* What is expected:
Write only the number of lines in the entries that hold the string "none".

* Given data:

++++++++++

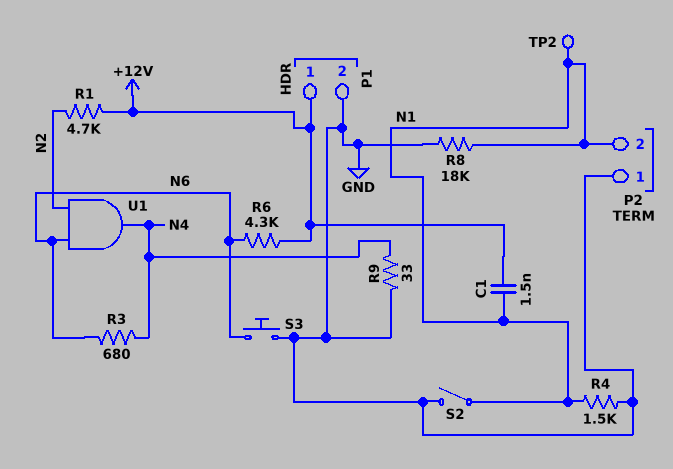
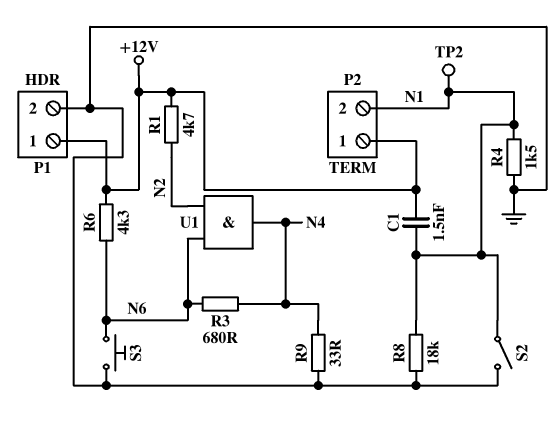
P2 pin 1: GND -> +12V

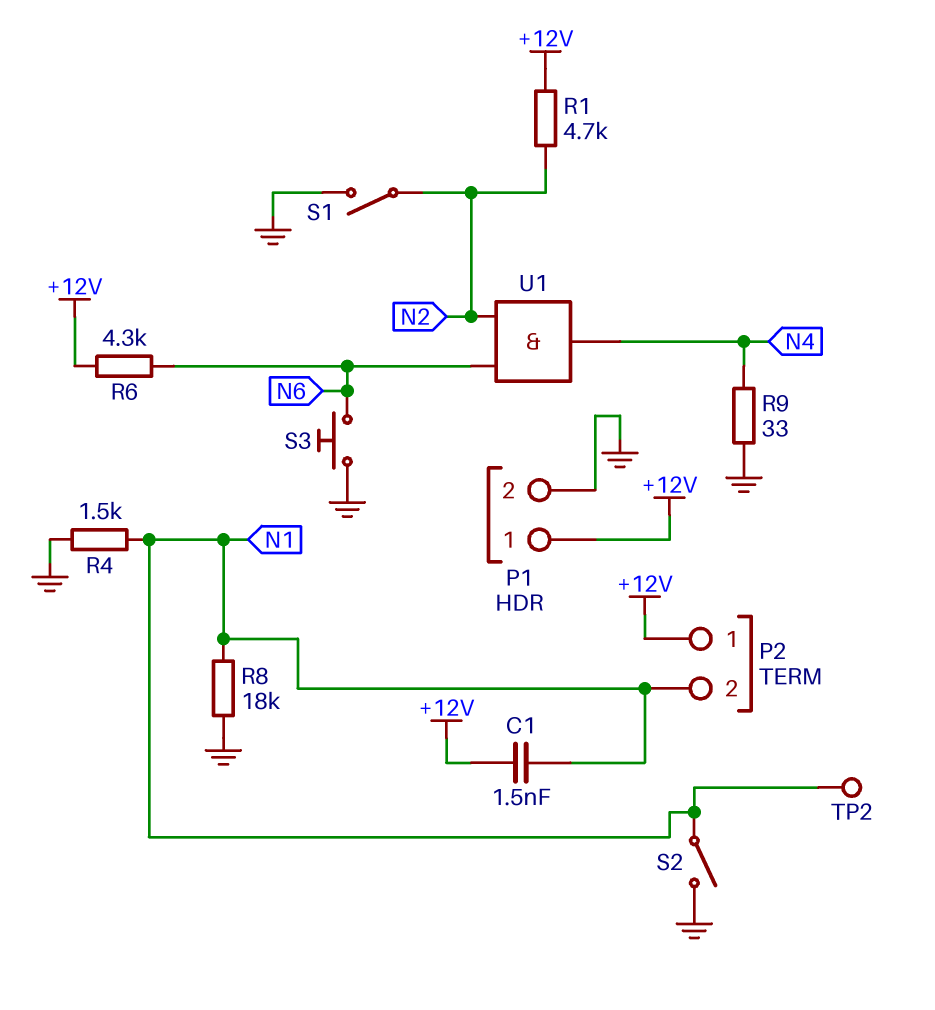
R3: 680 (N4, N6) -> none
S1: none -> switch (GND, N2)

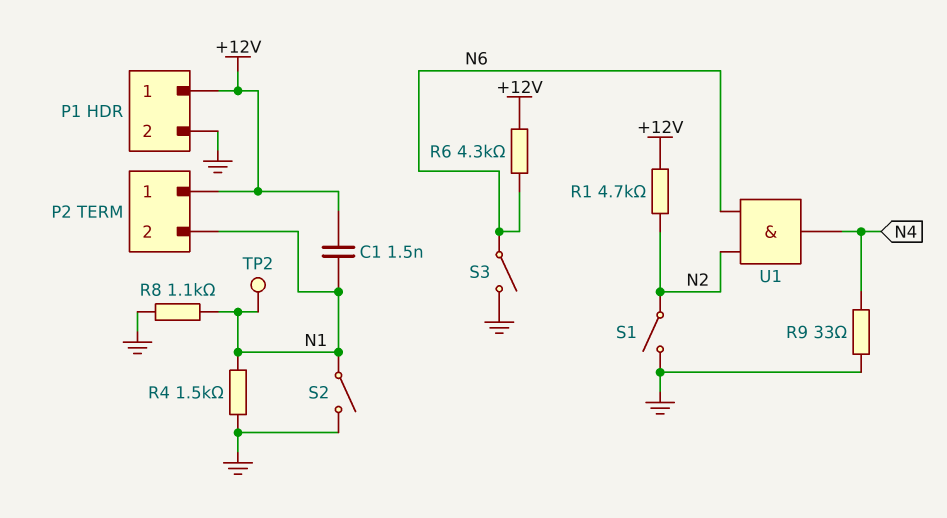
R8: 18k (GND, N1) -> 1.1k (GND, N1)
S3: button (GND, N6) -> switch (GND, N6)

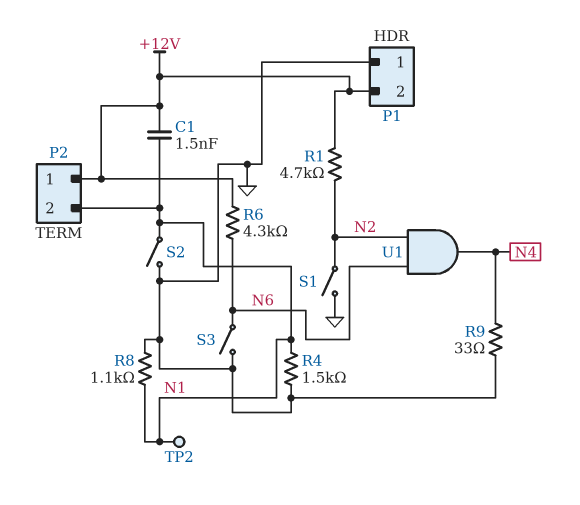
P1 pin 1: +12V -> GND
P1 pin 2: GND -> +12V

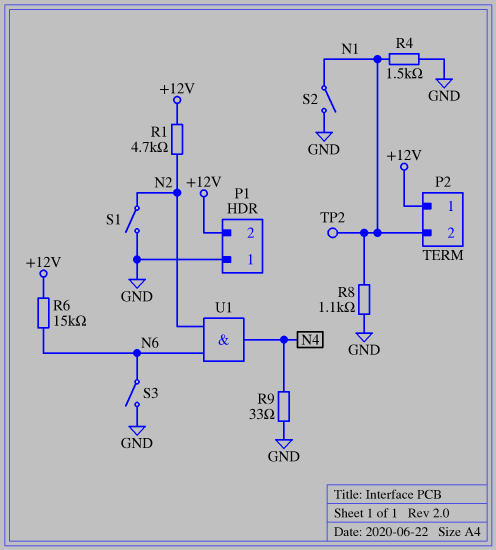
C1: 1.5nF (+12V, N1) -> none
R6: 4.3k (+12V, N6) -> 15k (+12V, N6)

++++++++++

* Response:
3